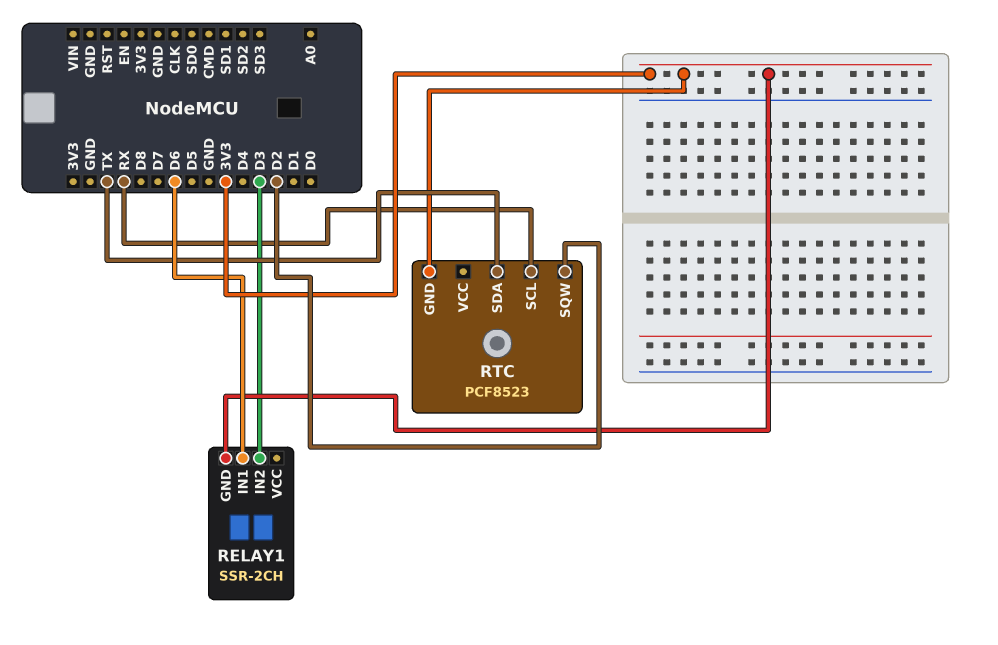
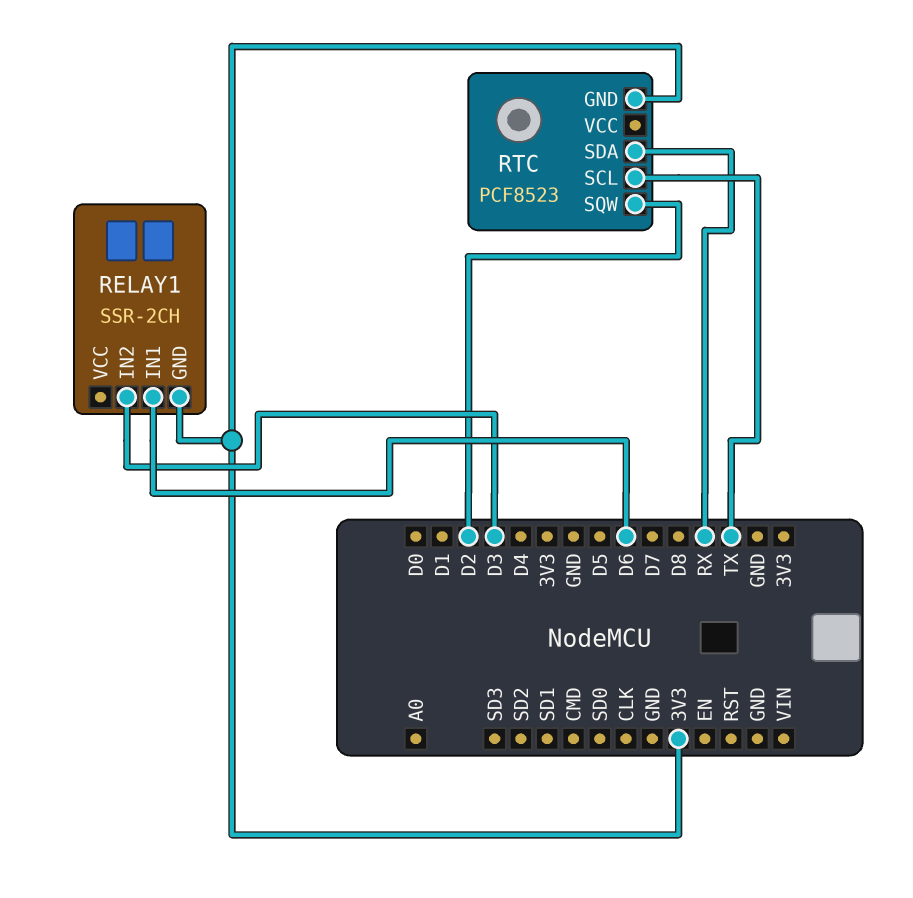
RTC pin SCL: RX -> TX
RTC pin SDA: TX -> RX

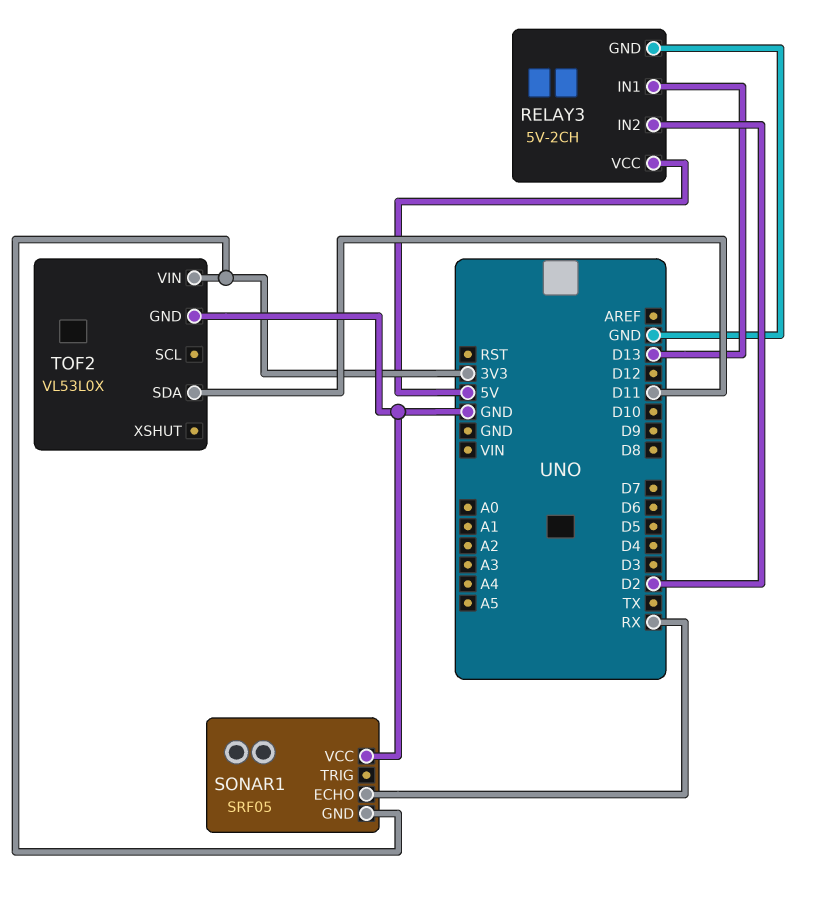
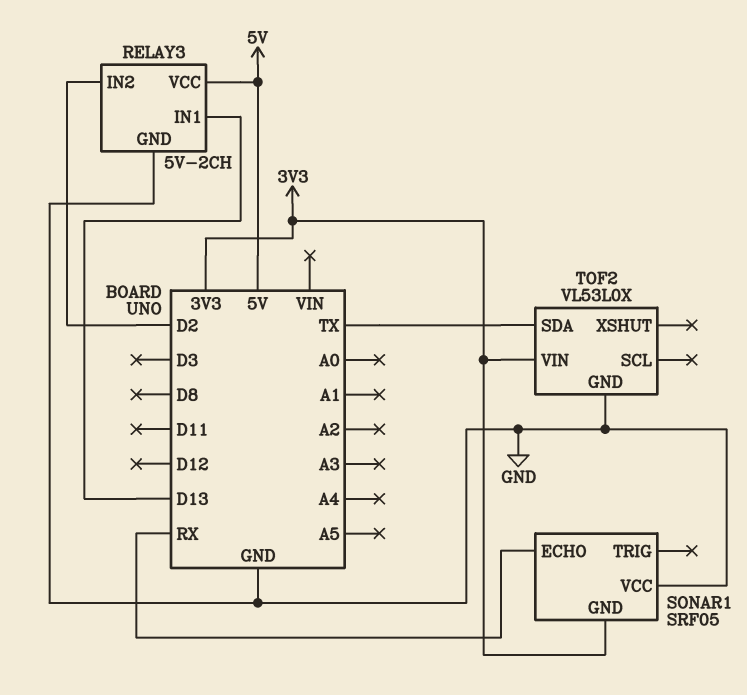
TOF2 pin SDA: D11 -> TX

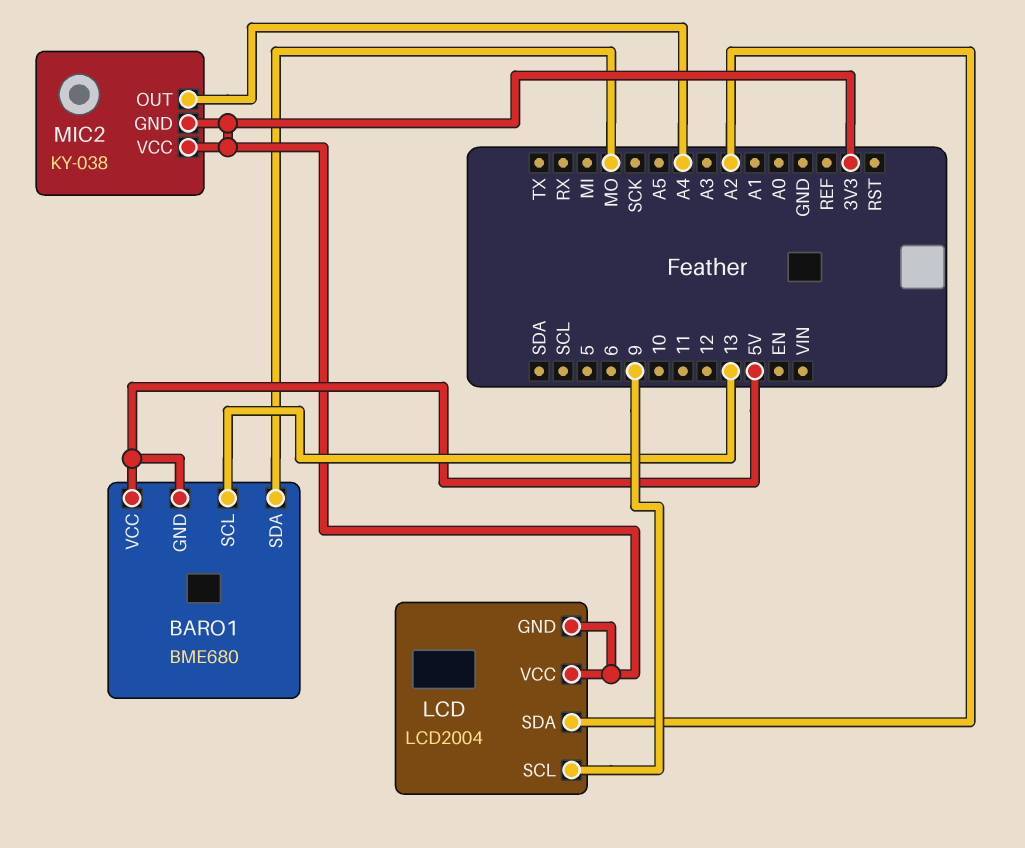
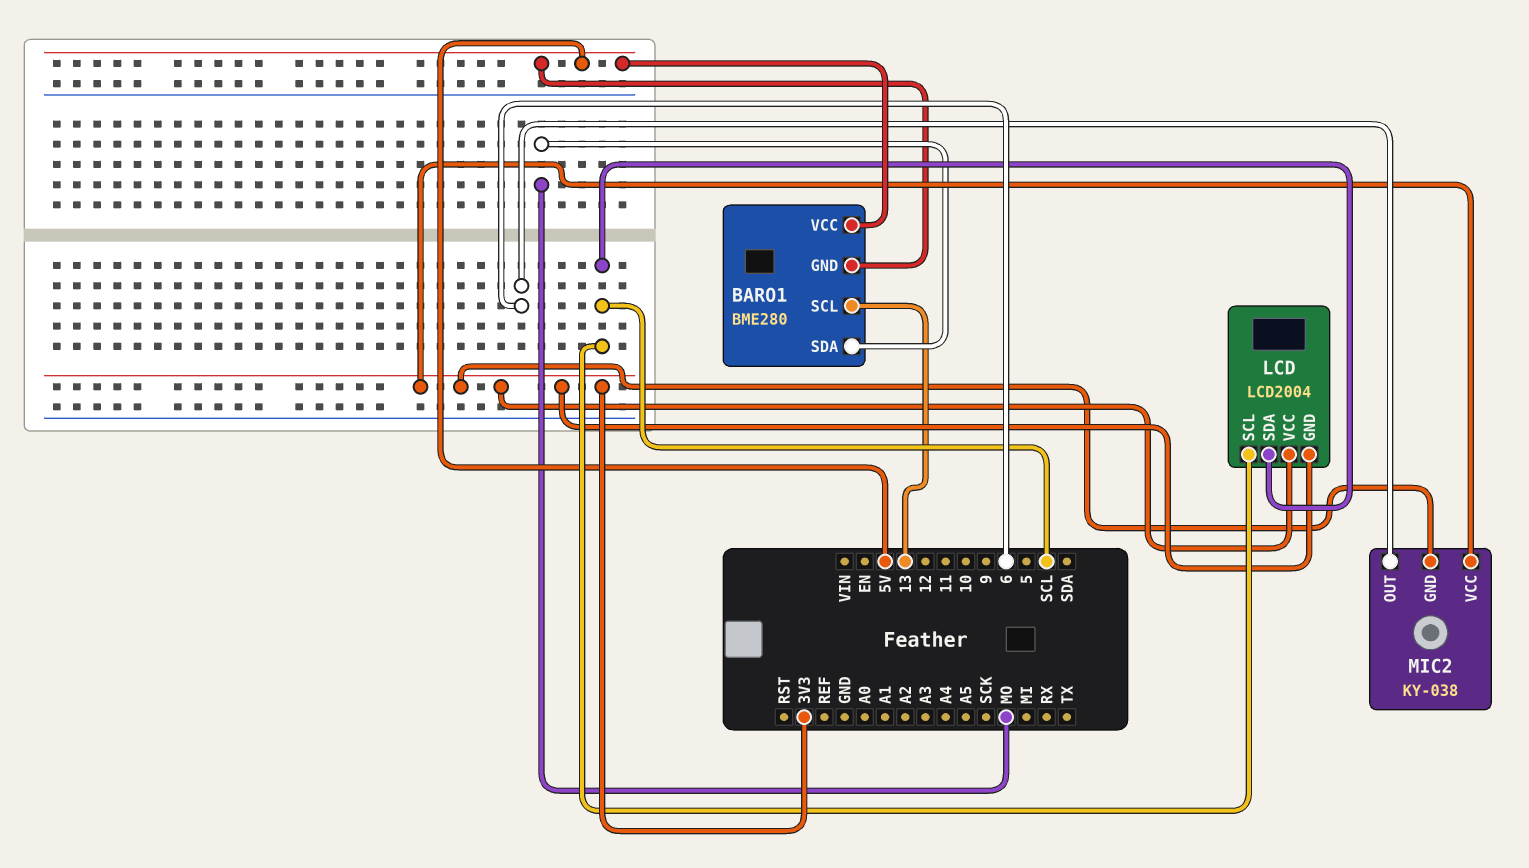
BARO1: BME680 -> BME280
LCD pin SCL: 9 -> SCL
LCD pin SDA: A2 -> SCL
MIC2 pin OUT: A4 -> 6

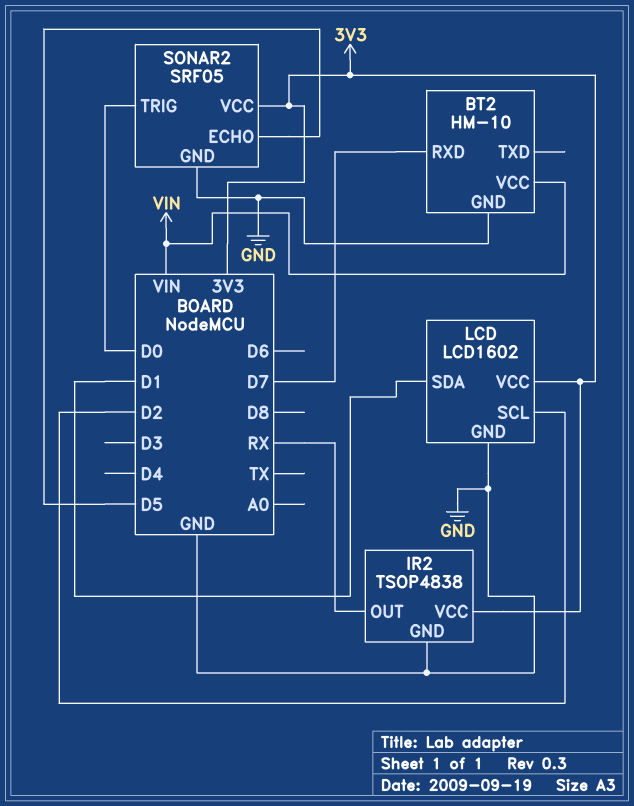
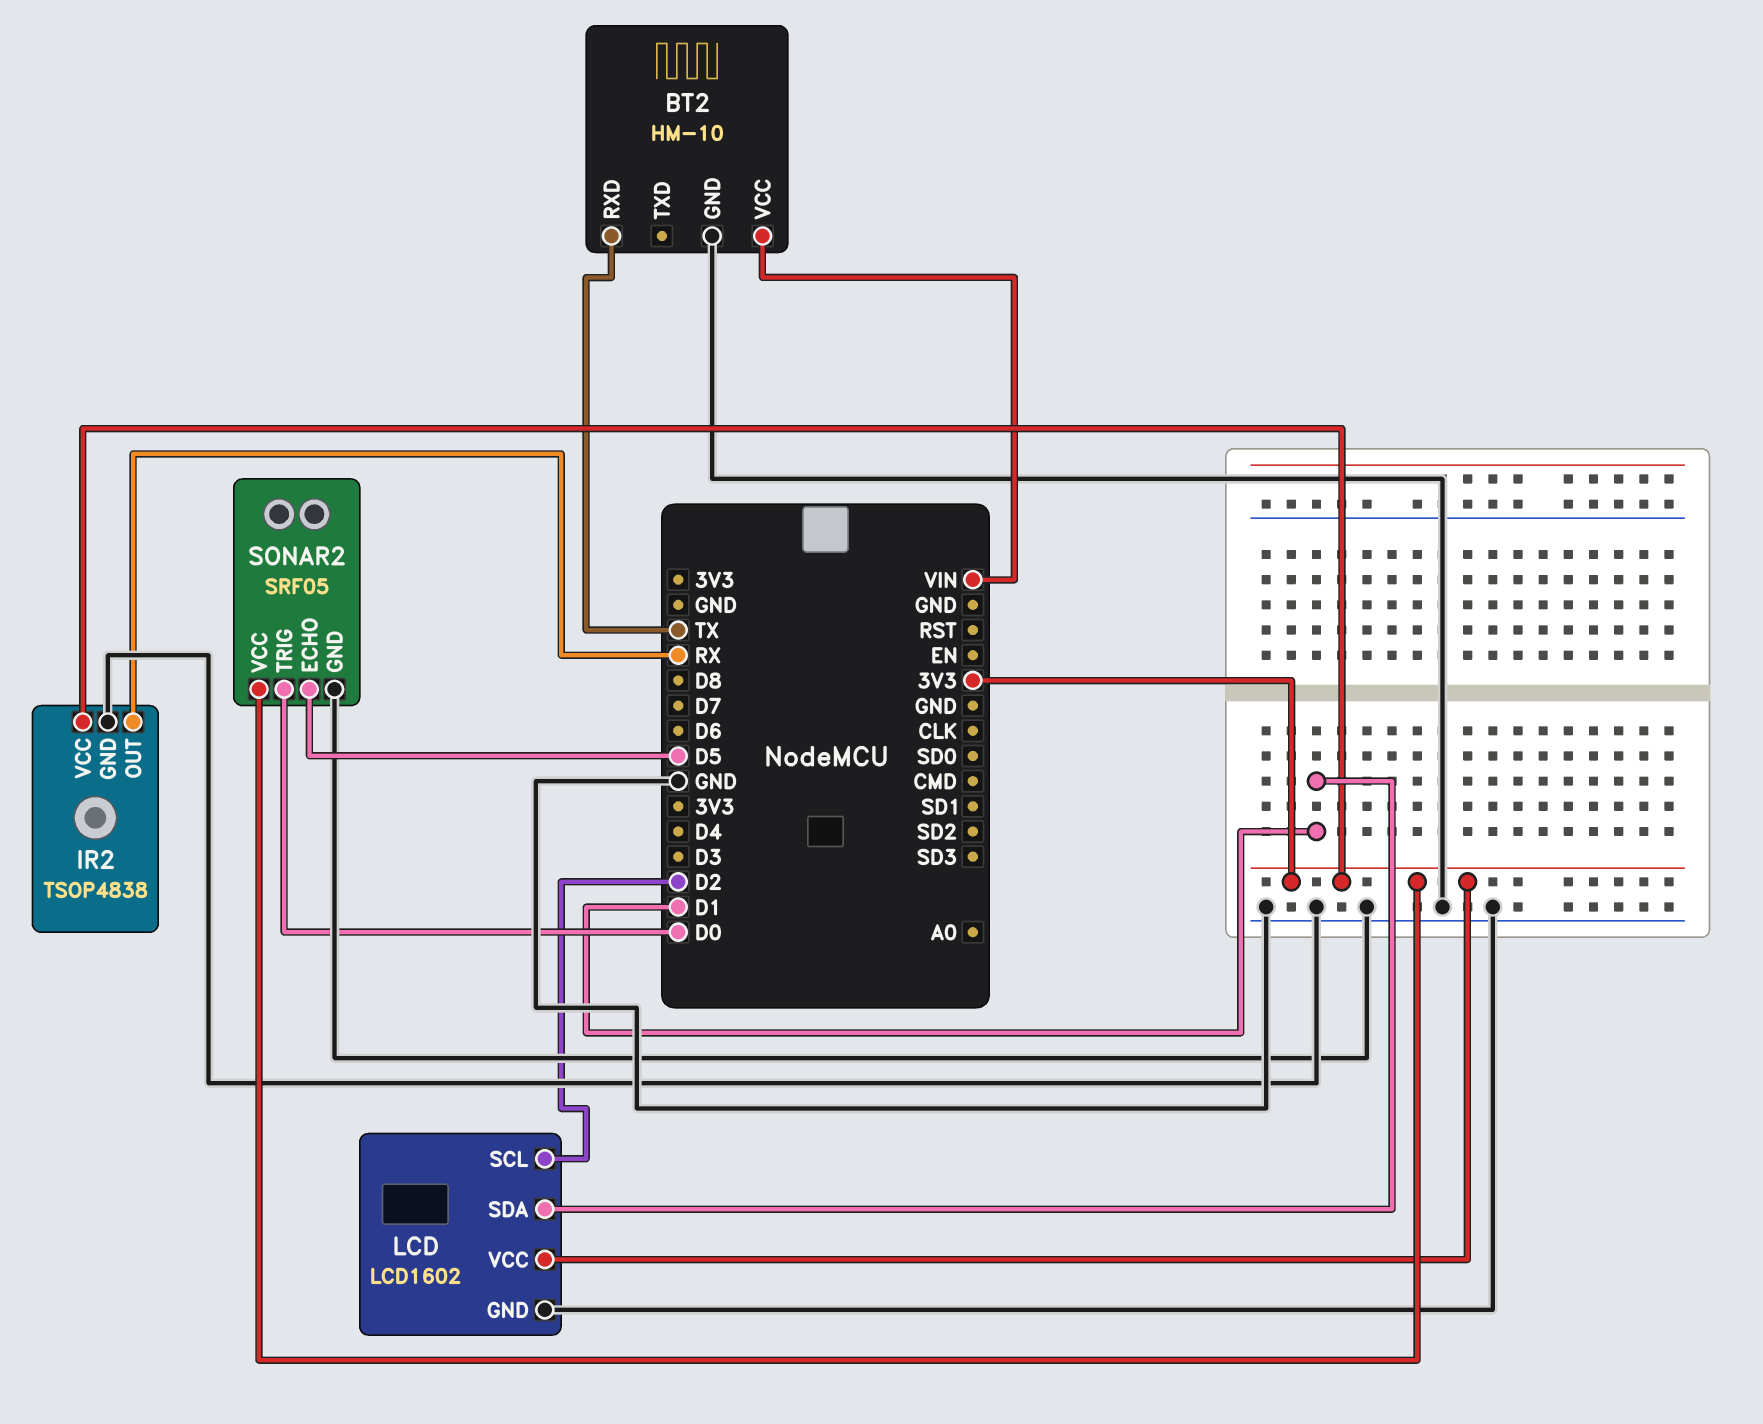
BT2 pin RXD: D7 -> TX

## TASK ITEM
The whole listing above needs to be copied exactly; please keep the pictures out.

## ANSWER TO THE PROBLEM
RTC pin SCL: RX -> TX
RTC pin SDA: TX -> RX

TOF2 pin SDA: D11 -> TX

BARO1: BME680 -> BME280
LCD pin SCL: 9 -> SCL
LCD pin SDA: A2 -> SCL
MIC2 pin OUT: A4 -> 6

BT2 pin RXD: D7 -> TX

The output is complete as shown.